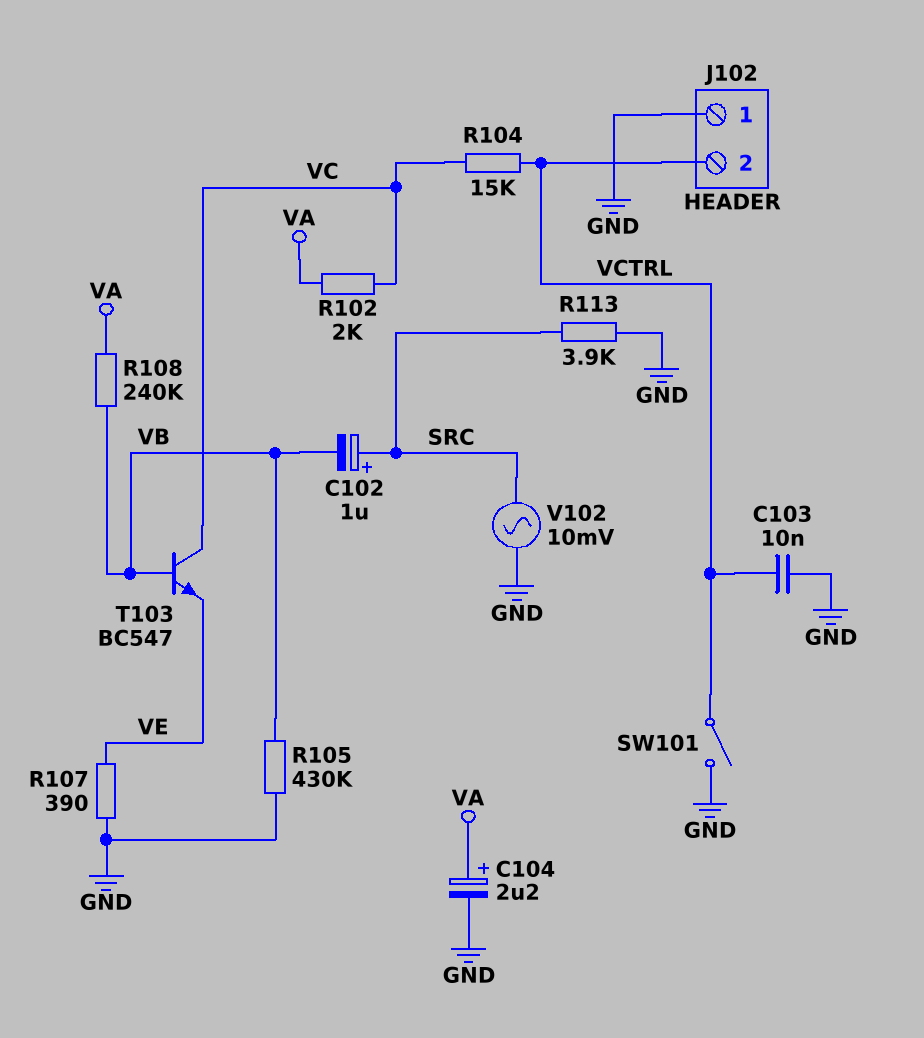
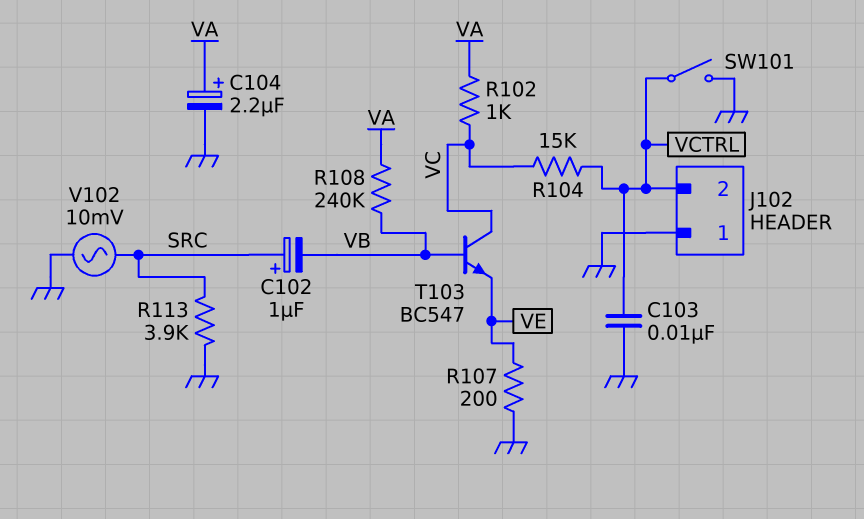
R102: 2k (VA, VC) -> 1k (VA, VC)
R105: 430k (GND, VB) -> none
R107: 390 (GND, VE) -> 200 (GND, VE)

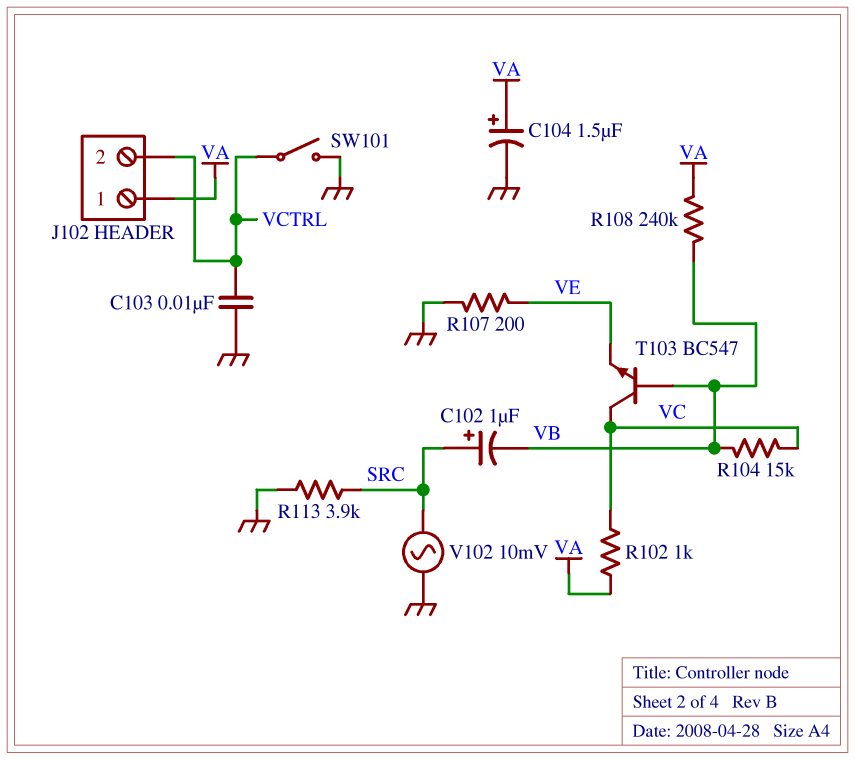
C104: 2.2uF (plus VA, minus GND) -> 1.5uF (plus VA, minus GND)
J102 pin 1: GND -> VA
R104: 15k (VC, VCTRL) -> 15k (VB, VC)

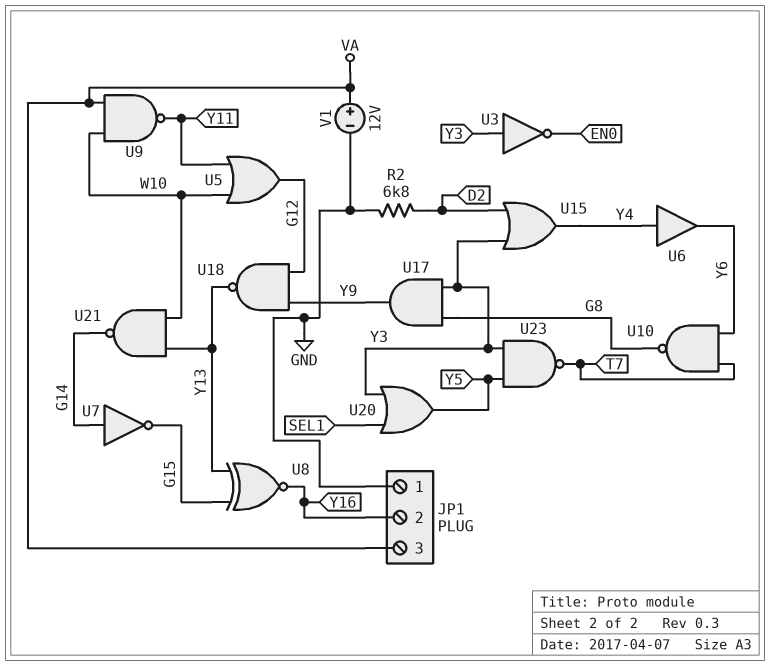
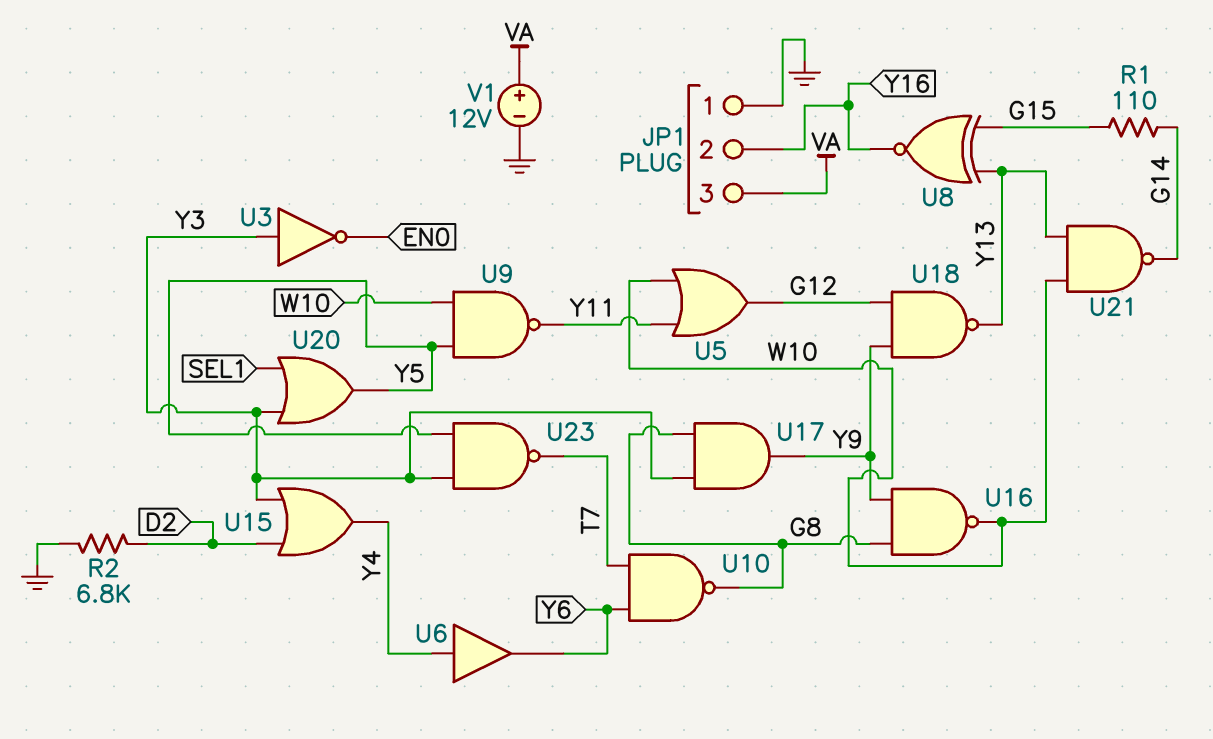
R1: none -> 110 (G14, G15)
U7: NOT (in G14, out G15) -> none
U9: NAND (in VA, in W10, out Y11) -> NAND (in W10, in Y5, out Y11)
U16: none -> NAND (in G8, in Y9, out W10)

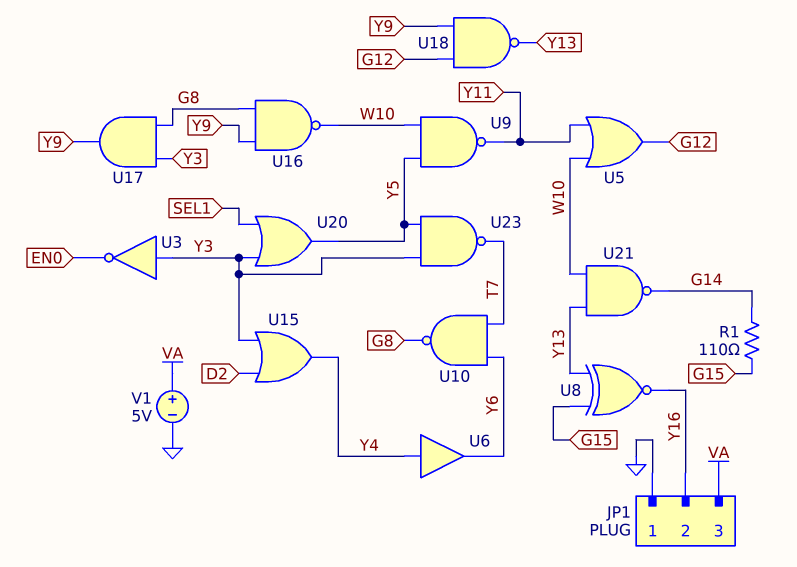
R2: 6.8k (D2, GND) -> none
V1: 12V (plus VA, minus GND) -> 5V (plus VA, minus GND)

◆ ◆ ◆ ◆ ◆

◆ **About this exercise**:
Tail of the listing, starting at the line with "R2: 6.8k (D2, GND) -> none" and ending at the last line: output it exactly and add nothing.

◆ **Result for this task**:
R2: 6.8k (D2, GND) -> none
V1: 12V (plus VA, minus GND) -> 5V (plus VA, minus GND)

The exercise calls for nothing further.